DATA FOR THIS EXERCISE below:

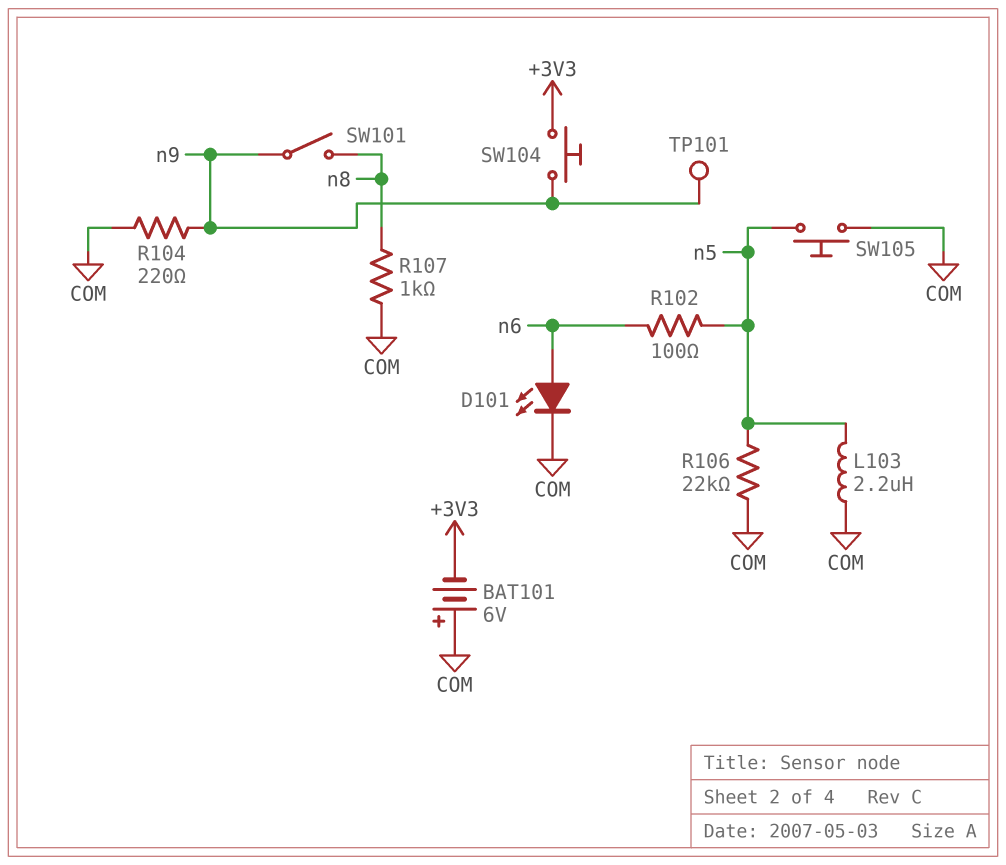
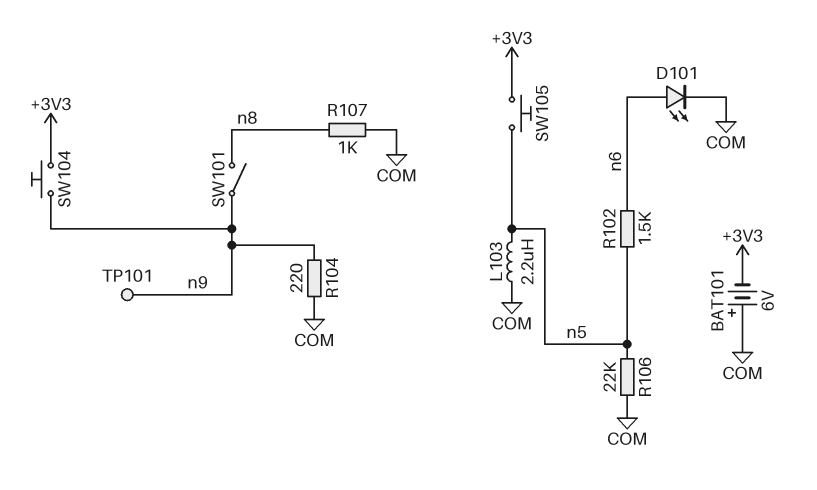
R102: 100 (n5, n6) -> 1.5k (n5, n6)
SW105: button (COM, n5) -> button (+3V3, n5)

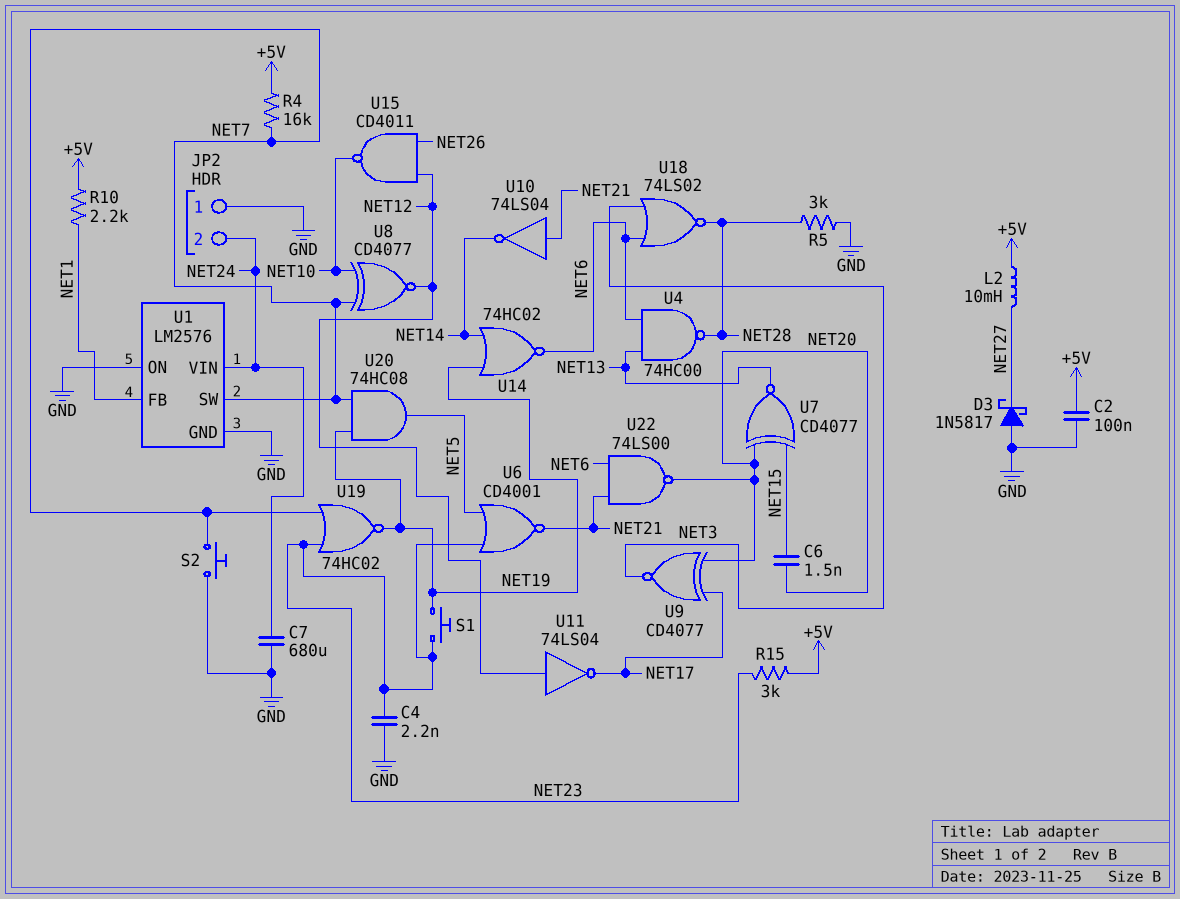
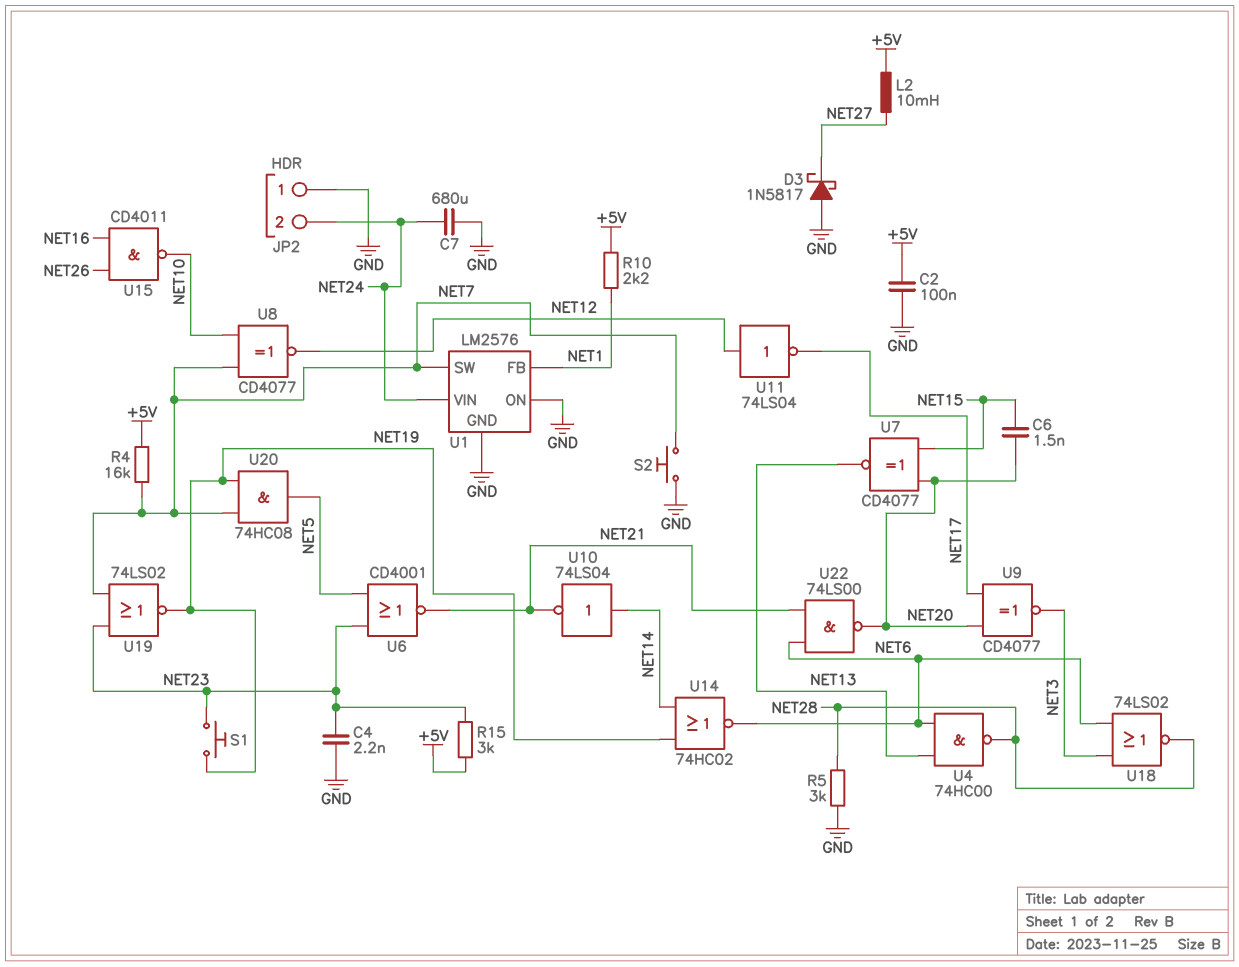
U10: NOT 74LS04 (in NET21, out NET14) -> NOT 74LS04 (in NET14, out NET21)
U15: NAND CD4011 (in NET12, in NET26, out NET10) -> NAND CD4011 (in NET16, in NET26, out NET10)
U19: NOR 74HC02 (in NET7, in NET23, out NET19) -> NOR 74LS02 (in NET7, in NET23, out NET19)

End of DATA FOR THIS EXERCISE.

▶ _WORK TO BE COMPLETED_: Repeat the records above exactly. No pictures go into the repeat.

▶ _TASK OUTPUT_:
R102: 100 (n5, n6) -> 1.5k (n5, n6)
SW105: button (COM, n5) -> button (+3V3, n5)

U10: NOT 74LS04 (in NET21, out NET14) -> NOT 74LS04 (in NET14, out NET21)
U15: NAND CD4011 (in NET12, in NET26, out NET10) -> NAND CD4011 (in NET16, in NET26, out NET10)
U19: NOR 74HC02 (in NET7, in NET23, out NET19) -> NOR 74LS02 (in NET7, in NET23, out NET19)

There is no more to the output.